Stored data
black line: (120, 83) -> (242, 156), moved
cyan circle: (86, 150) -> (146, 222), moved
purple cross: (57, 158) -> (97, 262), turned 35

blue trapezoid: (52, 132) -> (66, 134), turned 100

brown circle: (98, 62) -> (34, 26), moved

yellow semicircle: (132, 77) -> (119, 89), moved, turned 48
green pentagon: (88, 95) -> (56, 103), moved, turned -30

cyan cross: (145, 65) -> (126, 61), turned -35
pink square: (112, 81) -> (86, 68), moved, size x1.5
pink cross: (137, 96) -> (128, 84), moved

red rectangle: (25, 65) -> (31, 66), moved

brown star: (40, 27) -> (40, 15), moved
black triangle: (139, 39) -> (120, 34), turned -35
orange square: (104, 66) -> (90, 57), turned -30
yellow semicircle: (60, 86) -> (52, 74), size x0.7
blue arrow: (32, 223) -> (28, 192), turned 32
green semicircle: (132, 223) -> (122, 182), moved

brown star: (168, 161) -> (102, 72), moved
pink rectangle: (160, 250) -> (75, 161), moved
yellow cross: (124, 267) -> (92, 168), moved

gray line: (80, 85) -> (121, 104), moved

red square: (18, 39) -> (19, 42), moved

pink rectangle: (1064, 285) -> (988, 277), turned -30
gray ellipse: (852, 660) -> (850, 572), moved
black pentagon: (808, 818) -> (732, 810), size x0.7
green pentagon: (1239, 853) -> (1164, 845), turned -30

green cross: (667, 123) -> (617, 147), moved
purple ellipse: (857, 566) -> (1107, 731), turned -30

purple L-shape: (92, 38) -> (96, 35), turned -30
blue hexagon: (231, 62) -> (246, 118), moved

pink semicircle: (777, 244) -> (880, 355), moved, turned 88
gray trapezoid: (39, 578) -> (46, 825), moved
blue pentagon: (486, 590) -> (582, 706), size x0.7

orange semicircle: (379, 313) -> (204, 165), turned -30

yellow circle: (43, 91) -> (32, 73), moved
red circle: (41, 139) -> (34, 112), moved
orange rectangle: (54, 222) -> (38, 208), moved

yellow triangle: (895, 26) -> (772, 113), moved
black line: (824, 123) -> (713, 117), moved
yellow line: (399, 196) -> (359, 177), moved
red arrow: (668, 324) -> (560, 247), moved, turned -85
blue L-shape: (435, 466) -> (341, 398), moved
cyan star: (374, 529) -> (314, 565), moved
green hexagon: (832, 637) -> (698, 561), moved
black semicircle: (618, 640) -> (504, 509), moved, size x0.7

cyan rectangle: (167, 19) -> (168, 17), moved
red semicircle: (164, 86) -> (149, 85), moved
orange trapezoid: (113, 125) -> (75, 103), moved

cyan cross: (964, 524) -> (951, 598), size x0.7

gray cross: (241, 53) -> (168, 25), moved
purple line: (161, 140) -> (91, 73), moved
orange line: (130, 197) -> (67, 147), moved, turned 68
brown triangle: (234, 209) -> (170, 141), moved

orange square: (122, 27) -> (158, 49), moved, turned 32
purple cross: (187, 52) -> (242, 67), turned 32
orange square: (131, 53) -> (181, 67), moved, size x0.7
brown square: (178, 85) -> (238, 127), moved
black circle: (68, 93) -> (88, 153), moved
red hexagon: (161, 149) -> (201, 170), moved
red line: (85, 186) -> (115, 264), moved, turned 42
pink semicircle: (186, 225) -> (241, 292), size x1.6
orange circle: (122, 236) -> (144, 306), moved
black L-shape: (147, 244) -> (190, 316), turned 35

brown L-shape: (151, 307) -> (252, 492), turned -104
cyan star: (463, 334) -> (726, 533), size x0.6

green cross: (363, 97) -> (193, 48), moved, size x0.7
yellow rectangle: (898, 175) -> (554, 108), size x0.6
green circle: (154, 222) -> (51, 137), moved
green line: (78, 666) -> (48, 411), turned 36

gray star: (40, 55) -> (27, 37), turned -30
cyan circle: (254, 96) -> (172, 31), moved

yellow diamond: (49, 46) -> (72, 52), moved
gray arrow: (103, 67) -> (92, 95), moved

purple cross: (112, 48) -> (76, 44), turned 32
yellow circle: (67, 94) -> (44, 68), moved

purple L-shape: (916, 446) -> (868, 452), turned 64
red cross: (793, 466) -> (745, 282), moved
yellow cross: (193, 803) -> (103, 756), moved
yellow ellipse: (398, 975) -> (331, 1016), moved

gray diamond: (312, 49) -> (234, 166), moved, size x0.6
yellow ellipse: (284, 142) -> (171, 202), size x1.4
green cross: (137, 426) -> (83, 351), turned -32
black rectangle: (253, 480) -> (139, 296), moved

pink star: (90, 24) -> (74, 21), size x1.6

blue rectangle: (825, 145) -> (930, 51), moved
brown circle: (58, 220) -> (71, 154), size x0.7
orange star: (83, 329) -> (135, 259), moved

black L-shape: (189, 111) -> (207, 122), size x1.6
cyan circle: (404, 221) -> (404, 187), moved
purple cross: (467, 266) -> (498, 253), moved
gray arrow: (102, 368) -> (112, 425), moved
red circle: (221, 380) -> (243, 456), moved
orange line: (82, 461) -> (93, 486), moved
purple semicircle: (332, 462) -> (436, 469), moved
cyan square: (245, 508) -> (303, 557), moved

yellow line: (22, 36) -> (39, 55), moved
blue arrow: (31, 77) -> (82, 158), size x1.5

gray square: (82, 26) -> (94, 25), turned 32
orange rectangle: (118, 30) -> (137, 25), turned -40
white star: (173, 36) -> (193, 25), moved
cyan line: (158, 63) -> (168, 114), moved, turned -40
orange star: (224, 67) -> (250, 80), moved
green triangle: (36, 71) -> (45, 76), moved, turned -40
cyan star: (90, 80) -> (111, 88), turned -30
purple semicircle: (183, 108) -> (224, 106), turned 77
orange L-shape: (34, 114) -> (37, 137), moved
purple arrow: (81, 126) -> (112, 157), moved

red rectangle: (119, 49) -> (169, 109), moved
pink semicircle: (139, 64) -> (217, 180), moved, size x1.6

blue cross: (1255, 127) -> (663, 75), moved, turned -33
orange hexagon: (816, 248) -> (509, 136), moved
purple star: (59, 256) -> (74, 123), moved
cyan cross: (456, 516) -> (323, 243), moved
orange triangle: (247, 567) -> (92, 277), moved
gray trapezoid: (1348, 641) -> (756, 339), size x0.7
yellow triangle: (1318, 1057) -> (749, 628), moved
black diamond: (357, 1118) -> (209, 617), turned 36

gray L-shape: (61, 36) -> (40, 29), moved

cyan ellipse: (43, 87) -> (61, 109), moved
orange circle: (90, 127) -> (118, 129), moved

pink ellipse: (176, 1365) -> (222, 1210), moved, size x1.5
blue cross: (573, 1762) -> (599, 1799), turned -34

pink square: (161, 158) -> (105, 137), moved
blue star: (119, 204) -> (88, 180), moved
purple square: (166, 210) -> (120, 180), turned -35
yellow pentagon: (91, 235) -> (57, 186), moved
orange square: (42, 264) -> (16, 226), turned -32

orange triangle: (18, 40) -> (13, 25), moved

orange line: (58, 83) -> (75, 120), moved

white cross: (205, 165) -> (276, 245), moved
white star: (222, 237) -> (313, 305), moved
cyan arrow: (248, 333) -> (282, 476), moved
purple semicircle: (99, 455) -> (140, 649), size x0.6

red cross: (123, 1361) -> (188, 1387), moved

How to complete this task: Which lines above run from the one containing "cyan circle: (254, 96) -> (172, 31), moved" down to the one containing "yellow triangle: (1318, 1057)"? Repeat exactly those, both ends included, and nothing else.

Solved exercise:
cyan circle: (254, 96) -> (172, 31), moved

yellow diamond: (49, 46) -> (72, 52), moved
gray arrow: (103, 67) -> (92, 95), moved

purple cross: (112, 48) -> (76, 44), turned 32
yellow circle: (67, 94) -> (44, 68), moved

purple L-shape: (916, 446) -> (868, 452), turned 64
red cross: (793, 466) -> (745, 282), moved
yellow cross: (193, 803) -> (103, 756), moved
yellow ellipse: (398, 975) -> (331, 1016), moved

gray diamond: (312, 49) -> (234, 166), moved, size x0.6
yellow ellipse: (284, 142) -> (171, 202), size x1.4
green cross: (137, 426) -> (83, 351), turned -32
black rectangle: (253, 480) -> (139, 296), moved

pink star: (90, 24) -> (74, 21), size x1.6

blue rectangle: (825, 145) -> (930, 51), moved
brown circle: (58, 220) -> (71, 154), size x0.7
orange star: (83, 329) -> (135, 259), moved

black L-shape: (189, 111) -> (207, 122), size x1.6
cyan circle: (404, 221) -> (404, 187), moved
purple cross: (467, 266) -> (498, 253), moved
gray arrow: (102, 368) -> (112, 425), moved
red circle: (221, 380) -> (243, 456), moved
orange line: (82, 461) -> (93, 486), moved
purple semicircle: (332, 462) -> (436, 469), moved
cyan square: (245, 508) -> (303, 557), moved

yellow line: (22, 36) -> (39, 55), moved
blue arrow: (31, 77) -> (82, 158), size x1.5

gray square: (82, 26) -> (94, 25), turned 32
orange rectangle: (118, 30) -> (137, 25), turned -40
white star: (173, 36) -> (193, 25), moved
cyan line: (158, 63) -> (168, 114), moved, turned -40
orange star: (224, 67) -> (250, 80), moved
green triangle: (36, 71) -> (45, 76), moved, turned -40
cyan star: (90, 80) -> (111, 88), turned -30
purple semicircle: (183, 108) -> (224, 106), turned 77
orange L-shape: (34, 114) -> (37, 137), moved
purple arrow: (81, 126) -> (112, 157), moved

red rectangle: (119, 49) -> (169, 109), moved
pink semicircle: (139, 64) -> (217, 180), moved, size x1.6

blue cross: (1255, 127) -> (663, 75), moved, turned -33
orange hexagon: (816, 248) -> (509, 136), moved
purple star: (59, 256) -> (74, 123), moved
cyan cross: (456, 516) -> (323, 243), moved
orange triangle: (247, 567) -> (92, 277), moved
gray trapezoid: (1348, 641) -> (756, 339), size x0.7
yellow triangle: (1318, 1057) -> (749, 628), moved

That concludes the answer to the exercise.